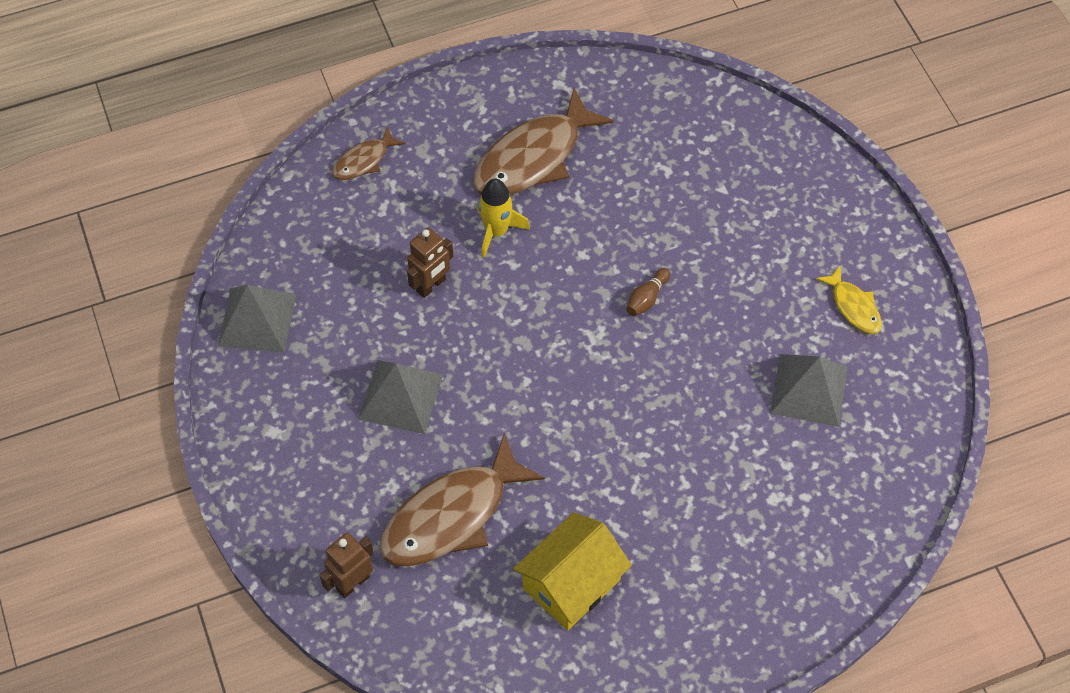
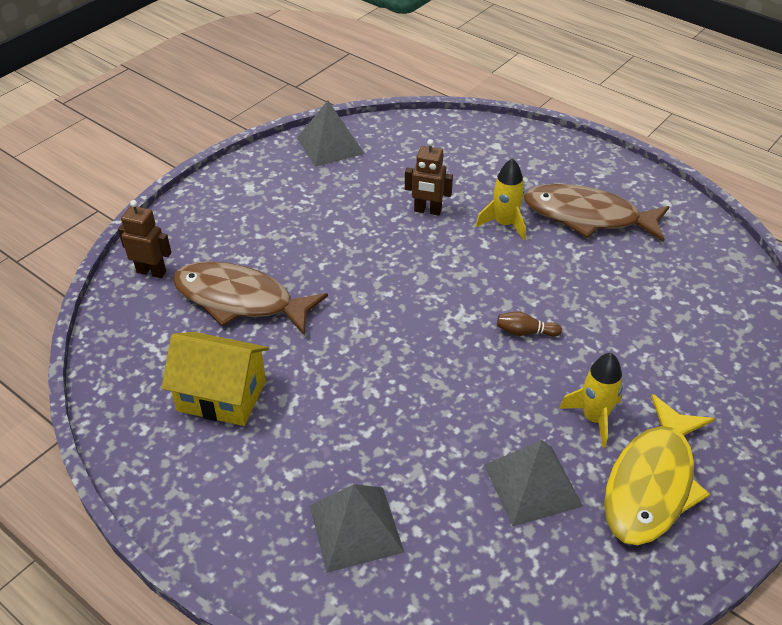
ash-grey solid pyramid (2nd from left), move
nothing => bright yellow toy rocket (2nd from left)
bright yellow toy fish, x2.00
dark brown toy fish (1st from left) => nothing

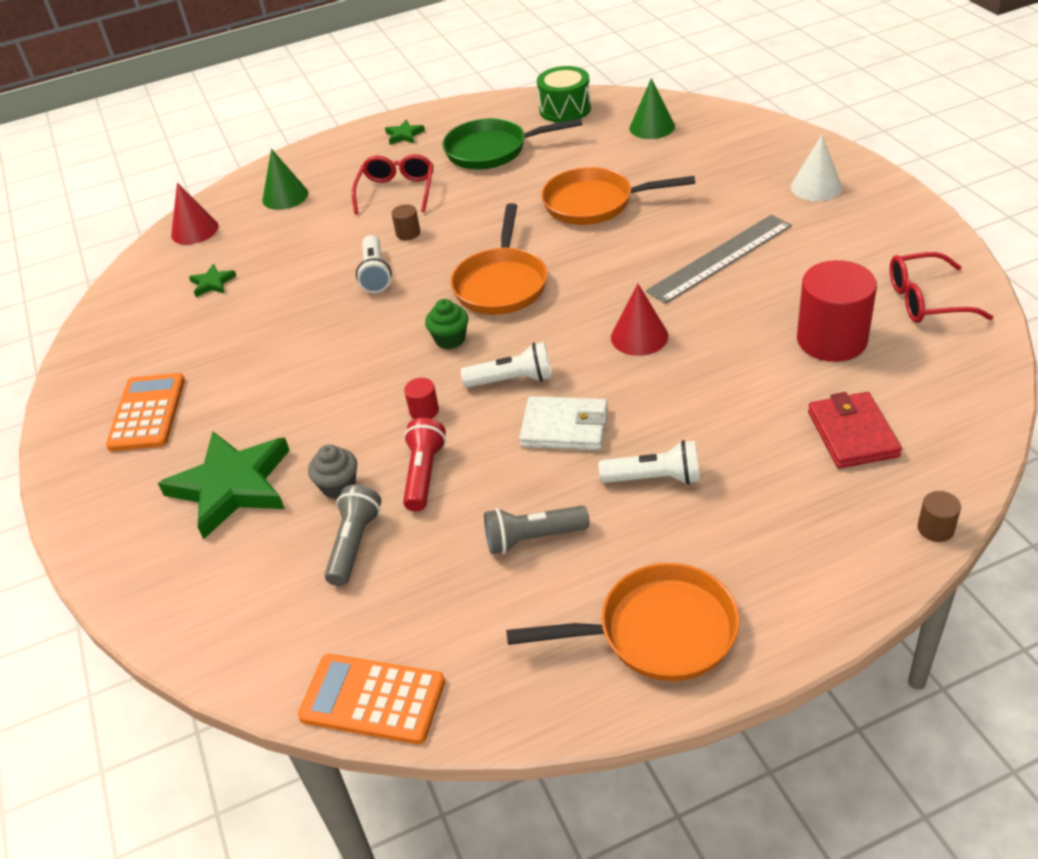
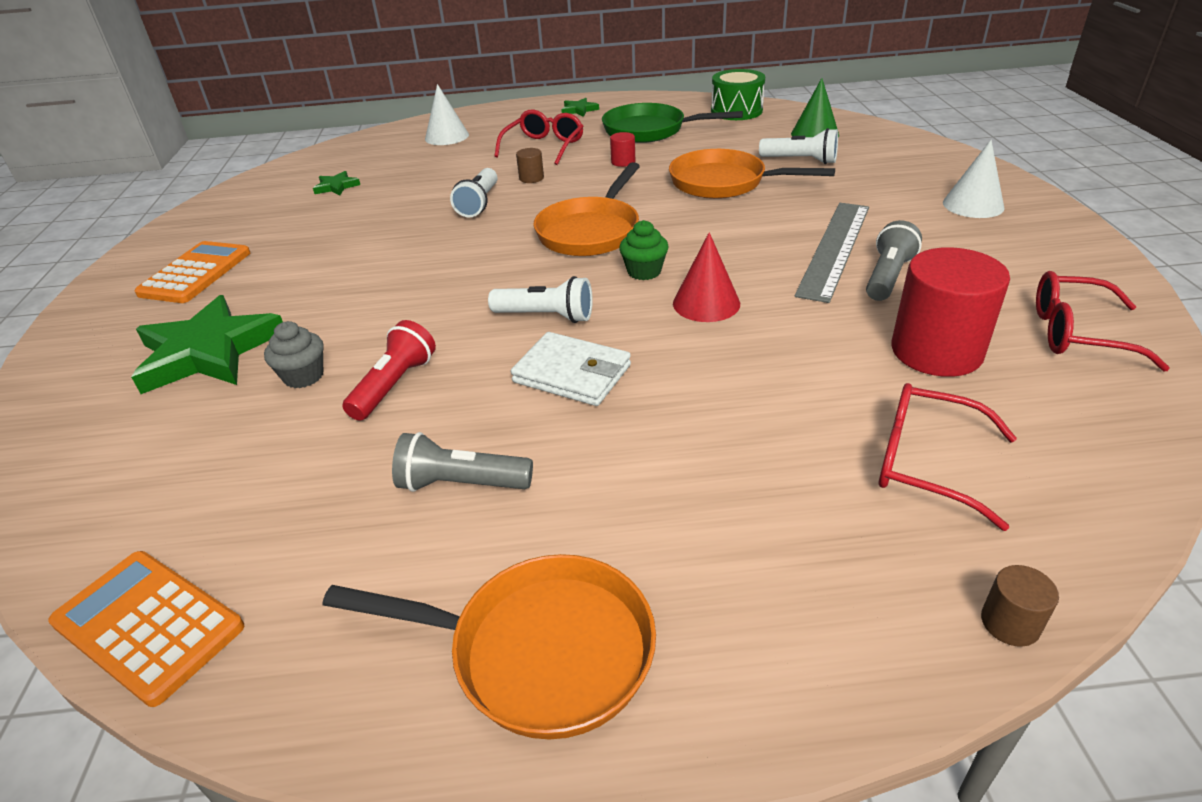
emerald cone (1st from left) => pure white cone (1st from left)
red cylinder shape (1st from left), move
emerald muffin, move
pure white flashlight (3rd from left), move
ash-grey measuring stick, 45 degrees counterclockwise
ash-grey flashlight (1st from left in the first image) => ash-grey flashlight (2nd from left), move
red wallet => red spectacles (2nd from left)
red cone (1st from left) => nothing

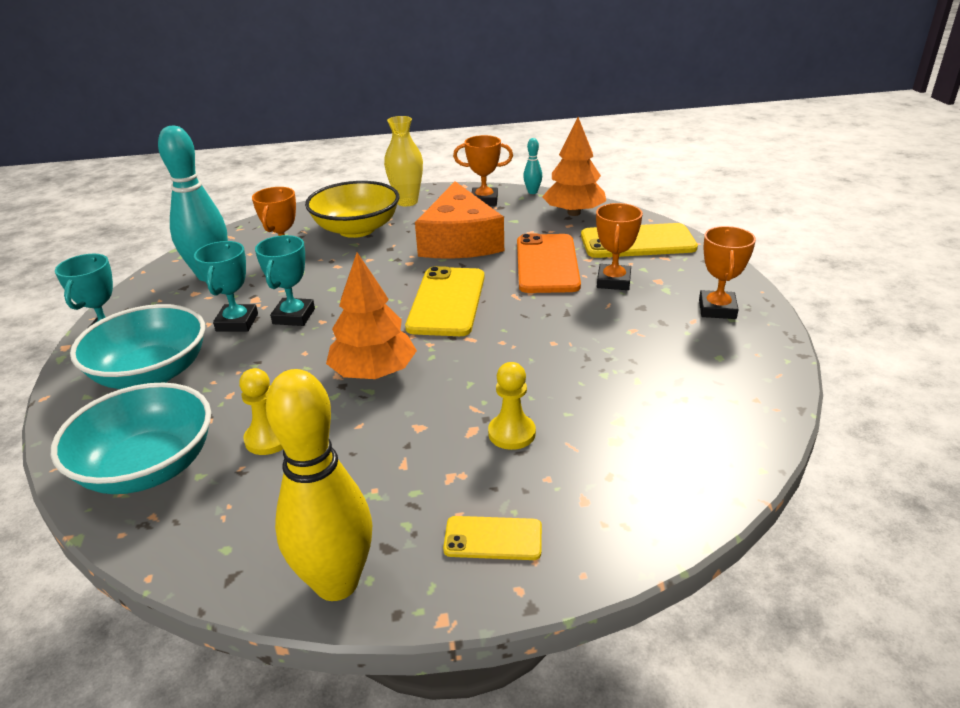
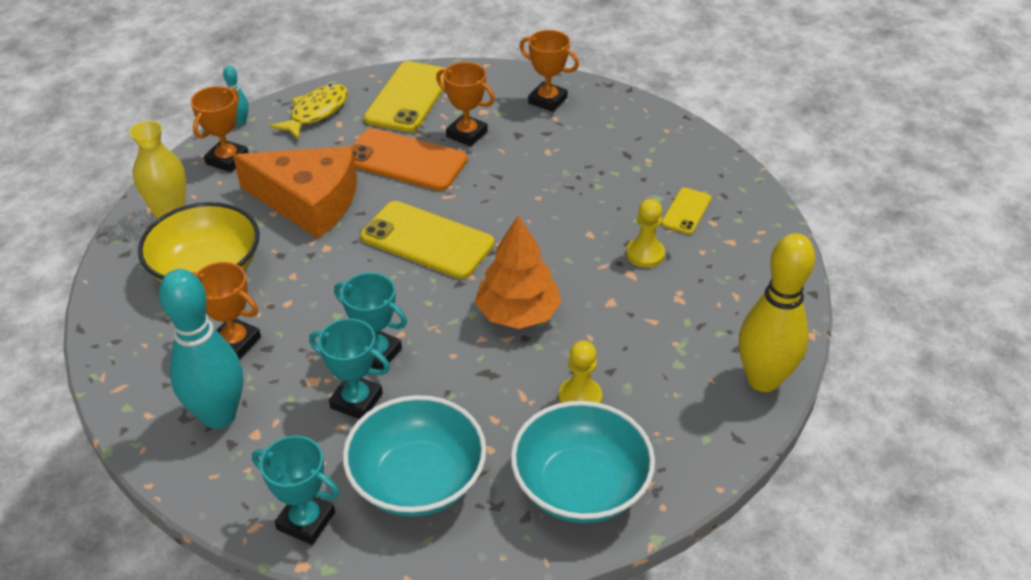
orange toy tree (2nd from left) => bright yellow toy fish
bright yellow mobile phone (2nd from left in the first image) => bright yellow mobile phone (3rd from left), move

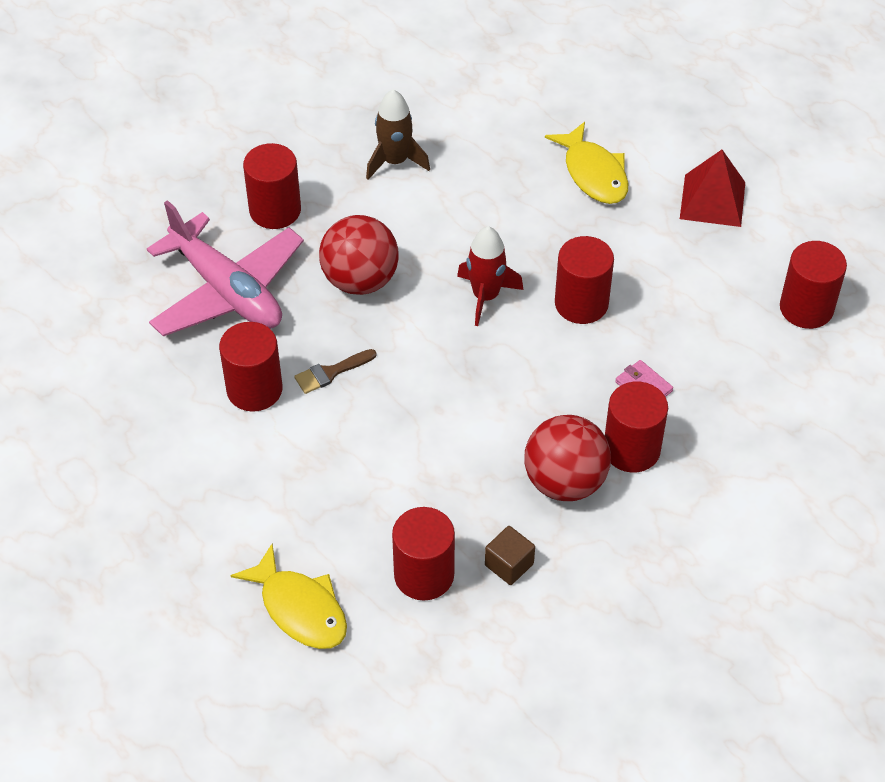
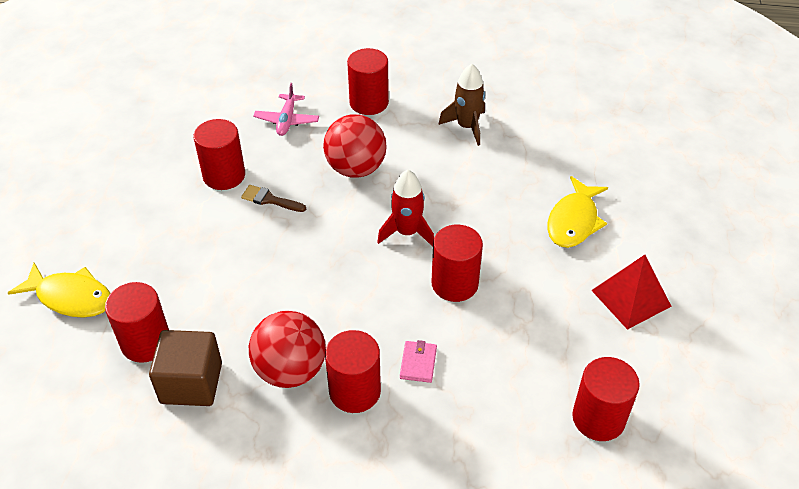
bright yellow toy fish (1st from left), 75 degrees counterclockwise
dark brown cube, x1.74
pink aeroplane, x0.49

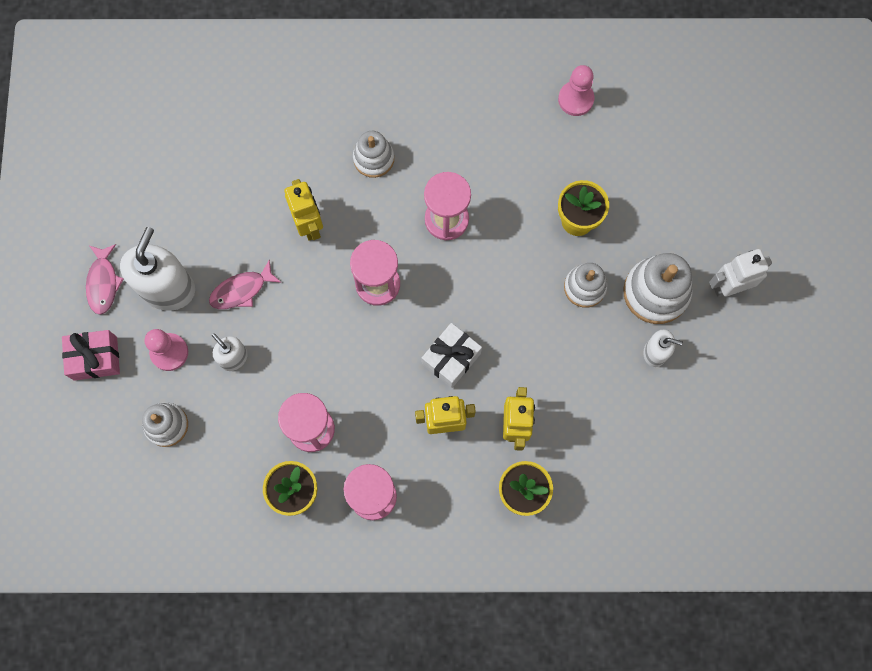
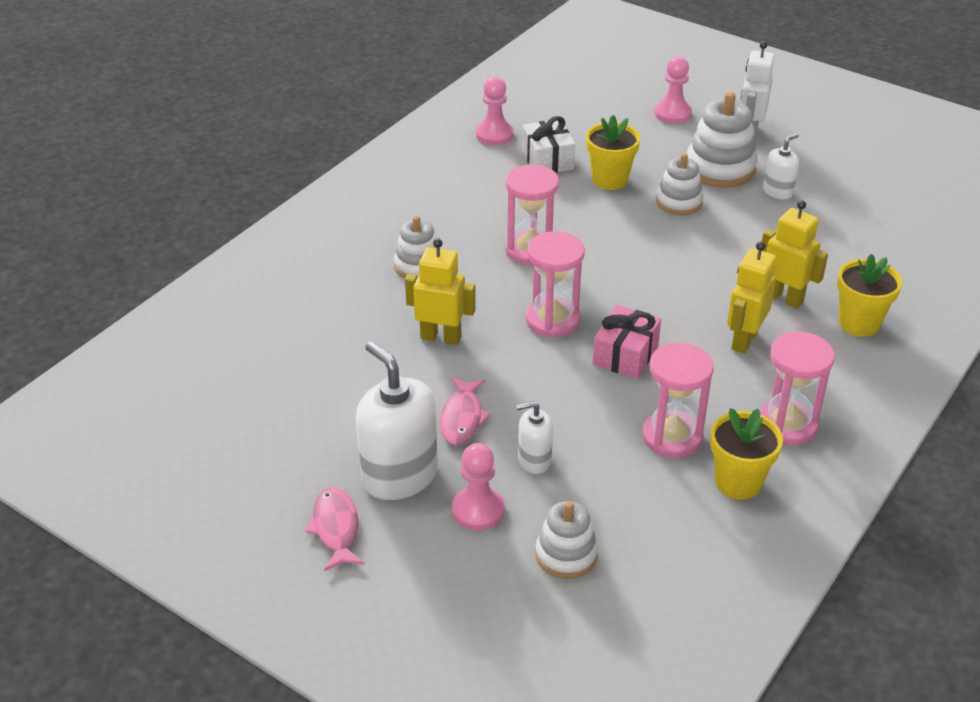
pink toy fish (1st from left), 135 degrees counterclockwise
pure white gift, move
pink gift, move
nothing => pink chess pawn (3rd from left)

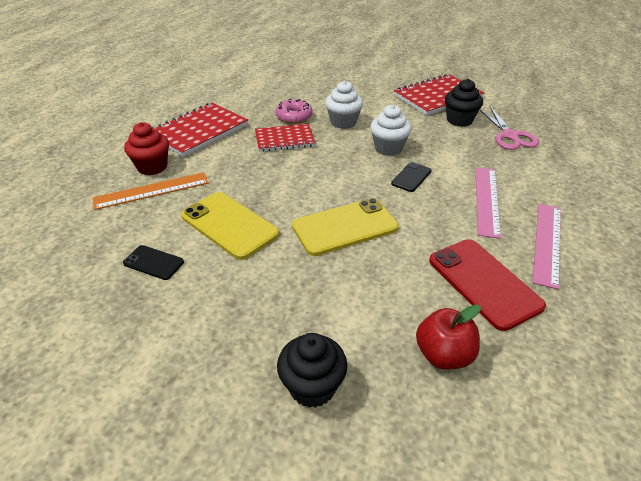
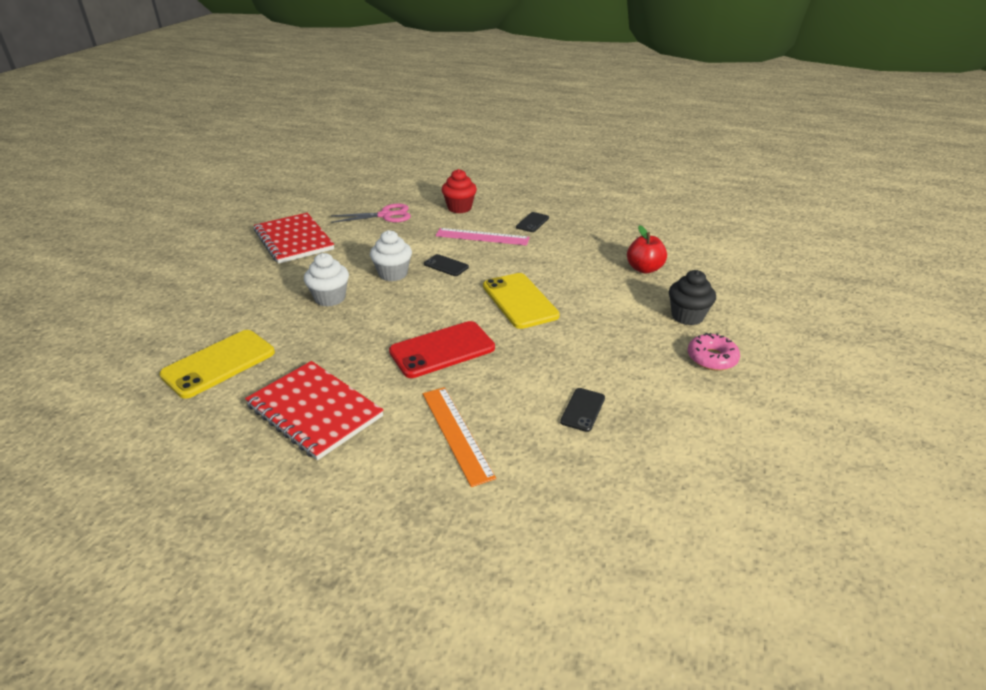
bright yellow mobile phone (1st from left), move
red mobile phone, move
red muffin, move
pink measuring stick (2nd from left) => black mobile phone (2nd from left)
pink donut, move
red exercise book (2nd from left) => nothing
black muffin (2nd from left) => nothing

────────────────

Take the lines of the material above from the first through the one containing "bright yellow toy fish, x2.00", both included, and print them exactly without the pictures.

#### [Reply]
ash-grey solid pyramid (2nd from left), move
nothing => bright yellow toy rocket (2nd from left)
bright yellow toy fish, x2.00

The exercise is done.